* **TASK BRIEF**
The lines from the start of the data up to and including the one with "none -> cyan cone E2 level 1" should be returned exactly, and nothing else.

### RECORDS FOR THE EXERCISE ###

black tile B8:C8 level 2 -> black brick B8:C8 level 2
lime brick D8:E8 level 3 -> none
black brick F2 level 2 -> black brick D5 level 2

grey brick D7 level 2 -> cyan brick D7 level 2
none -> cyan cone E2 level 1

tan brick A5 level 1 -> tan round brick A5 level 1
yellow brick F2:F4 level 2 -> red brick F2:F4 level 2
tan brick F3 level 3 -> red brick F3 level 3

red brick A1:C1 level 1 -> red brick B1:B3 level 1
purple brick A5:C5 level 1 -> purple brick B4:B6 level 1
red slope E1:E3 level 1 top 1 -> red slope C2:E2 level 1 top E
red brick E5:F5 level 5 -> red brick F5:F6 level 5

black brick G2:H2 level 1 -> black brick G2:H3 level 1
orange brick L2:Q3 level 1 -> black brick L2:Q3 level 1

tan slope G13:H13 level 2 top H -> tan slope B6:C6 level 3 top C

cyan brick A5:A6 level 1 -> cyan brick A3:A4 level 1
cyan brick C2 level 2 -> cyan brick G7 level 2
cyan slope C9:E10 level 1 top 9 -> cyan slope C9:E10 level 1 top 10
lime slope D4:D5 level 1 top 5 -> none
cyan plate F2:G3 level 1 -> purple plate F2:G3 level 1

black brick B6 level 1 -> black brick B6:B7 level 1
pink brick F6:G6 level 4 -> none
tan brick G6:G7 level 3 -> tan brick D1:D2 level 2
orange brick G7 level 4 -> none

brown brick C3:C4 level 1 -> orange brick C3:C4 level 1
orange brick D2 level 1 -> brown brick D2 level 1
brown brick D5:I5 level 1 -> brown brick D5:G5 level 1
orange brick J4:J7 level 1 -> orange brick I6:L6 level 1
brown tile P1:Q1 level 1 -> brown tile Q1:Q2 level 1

###

* **WORKED SOLUTION**
black tile B8:C8 level 2 -> black brick B8:C8 level 2
lime brick D8:E8 level 3 -> none
black brick F2 level 2 -> black brick D5 level 2

grey brick D7 level 2 -> cyan brick D7 level 2
none -> cyan cone E2 level 1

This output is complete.